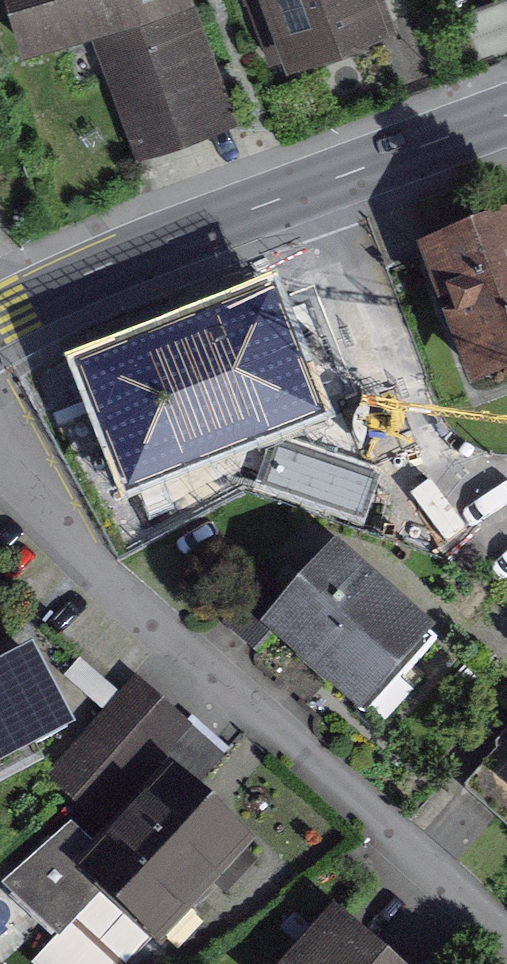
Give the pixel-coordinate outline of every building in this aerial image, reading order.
[(25,61),(94,37),(137,162),(241,127),(197,0),(4,0),(25,61)] [(287,77),(399,36),(386,0),(259,0),(287,77)] [(428,255),(472,386),(506,374),(506,228),(428,255)] [(282,274),(68,355),(121,492),(334,411),(282,274)] [(273,438),(256,489),(362,524),(379,473),(273,438)] [(451,619),(360,535),(289,611),(381,696),(451,619)] [(0,666),(0,774),(68,741),(25,654),(0,666)] [(94,845),(172,920),(267,823),(188,747),(94,845)] [(334,898),(275,963),(410,963),(334,898)]
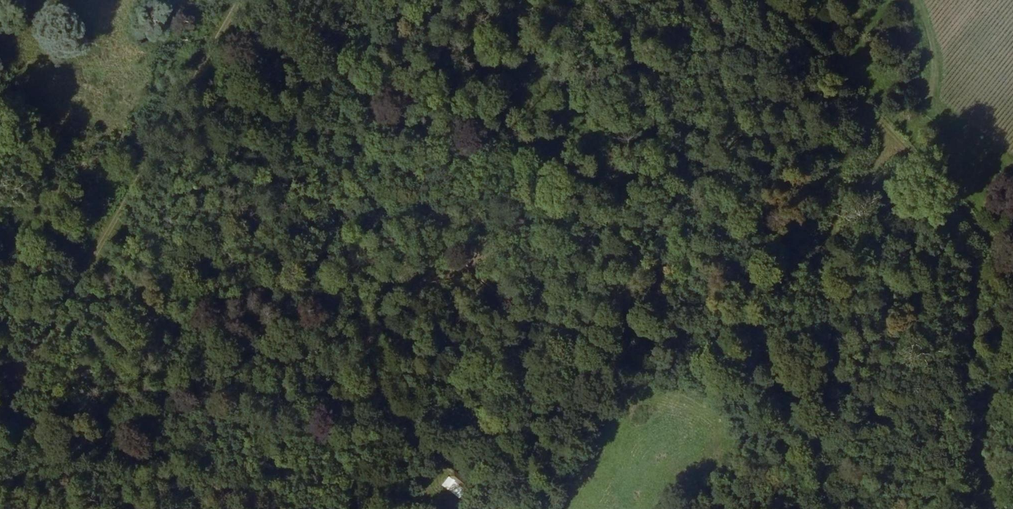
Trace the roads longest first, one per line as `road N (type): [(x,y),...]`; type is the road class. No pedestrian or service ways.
road 1 (track): [(512,508),(420,441),(387,381),(313,84),(283,0)]
road 2 (track): [(913,0),(931,31),(935,79),(918,117),(845,203),(814,260),(842,340),(840,360),(820,395)]
road 3 (track): [(247,0),(24,387)]
road 4 (track): [(1012,260),(770,0)]

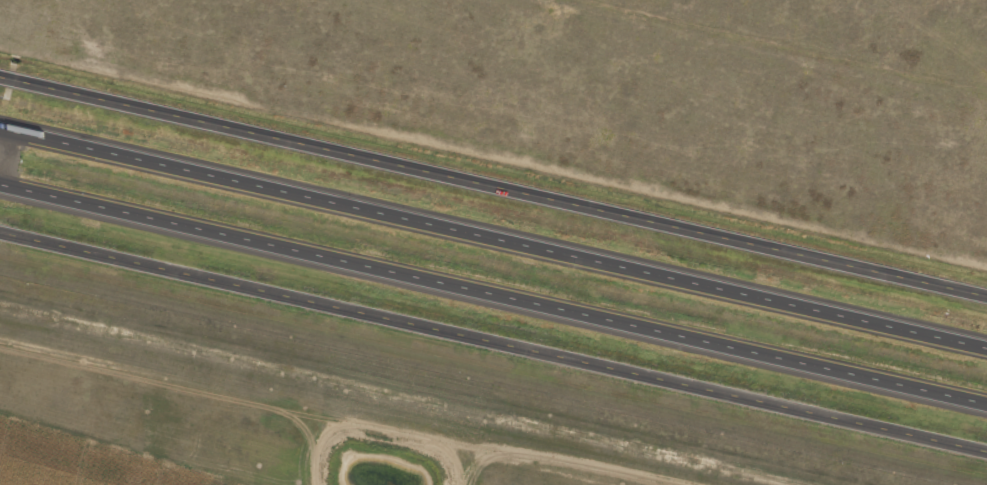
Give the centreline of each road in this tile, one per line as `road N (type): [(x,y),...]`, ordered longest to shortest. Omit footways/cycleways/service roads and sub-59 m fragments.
road 1 (tertiary): [(986,450),(0,230)]
road 2 (tertiary): [(986,292),(0,75)]
road 3 (motorway): [(0,184),(986,400)]
road 4 (motorway): [(986,343),(0,127)]

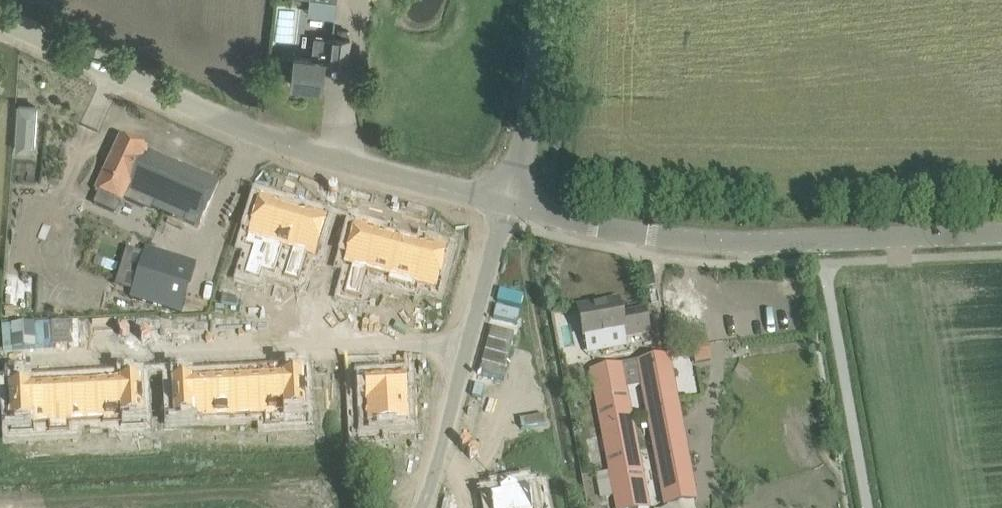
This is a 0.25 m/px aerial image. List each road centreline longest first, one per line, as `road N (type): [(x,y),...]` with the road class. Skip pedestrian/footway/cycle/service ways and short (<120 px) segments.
road 1 (unclassified): [(0,23),(279,142),(508,203)]
road 2 (unclassified): [(513,204),(731,244),(1001,232)]
road 3 (residential): [(469,342),(15,361)]
road 4 (unclassified): [(513,204),(547,0)]
road 5 (residential): [(469,342),(508,203)]

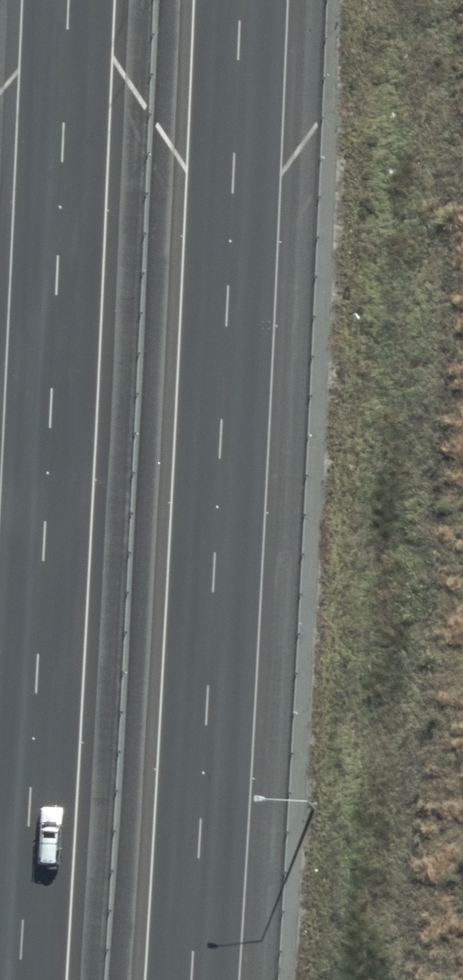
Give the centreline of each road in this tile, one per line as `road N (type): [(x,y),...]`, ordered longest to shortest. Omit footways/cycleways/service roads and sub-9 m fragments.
road 1 (motorway): [(17,979),(69,0)]
road 2 (motorway): [(240,0),(195,979)]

Prompt:
Nothing but the pictures should be left out when the listing above is transcribed.

Answer below:
Give the pixel-coordinate outline of every building in this aerial image, reading order.
[(25,61),(94,37),(137,162),(241,127),(197,0),(4,0),(25,61)] [(287,77),(399,36),(386,0),(259,0),(287,77)] [(428,255),(472,386),(506,374),(506,228),(428,255)] [(282,274),(68,355),(121,492),(334,411),(282,274)] [(273,438),(256,489),(362,524),(379,473),(273,438)] [(451,619),(360,535),(289,611),(381,696),(451,619)] [(0,666),(0,774),(68,741),(25,654),(0,666)] [(94,845),(172,920),(267,823),(188,747),(94,845)] [(334,898),(275,963),(410,963),(334,898)]
Trace the roads longest first, one per line as `road N (type): [(x,y),...]`; type is the road class. No pedestrian or service ways.
road 1 (track): [(512,508),(420,441),(387,381),(313,84),(283,0)]
road 2 (track): [(913,0),(931,31),(935,79),(918,117),(845,203),(814,260),(842,340),(840,360),(820,395)]
road 3 (track): [(247,0),(24,387)]
road 4 (track): [(1012,260),(770,0)]

Give the centreline of each road in this tile, one per line as `road N (type): [(x,y),...]`, ordered longest to shortest. Omit footways/cycleways/service roads and sub-59 m fragments.
road 1 (tertiary): [(986,450),(0,230)]
road 2 (tertiary): [(986,292),(0,75)]
road 3 (motorway): [(0,184),(986,400)]
road 4 (motorway): [(986,343),(0,127)]

This is a 0.25 m/px aerial image. List each road centreline longest first, one per line, as `road N (type): [(x,y),...]` with the road class. Skip pedestrian/footway/cycle/service ways and short (<120 px) segments.
road 1 (unclassified): [(0,23),(279,142),(508,203)]
road 2 (unclassified): [(513,204),(731,244),(1001,232)]
road 3 (residential): [(469,342),(15,361)]
road 4 (unclassified): [(513,204),(547,0)]
road 5 (residential): [(469,342),(508,203)]

Give the centreline of each road in this tile, one per line as `road N (type): [(x,y),...]`, ordered longest to shortest. Omit footways/cycleways/service roads and sub-9 m fragments.
road 1 (motorway): [(17,979),(69,0)]
road 2 (motorway): [(240,0),(195,979)]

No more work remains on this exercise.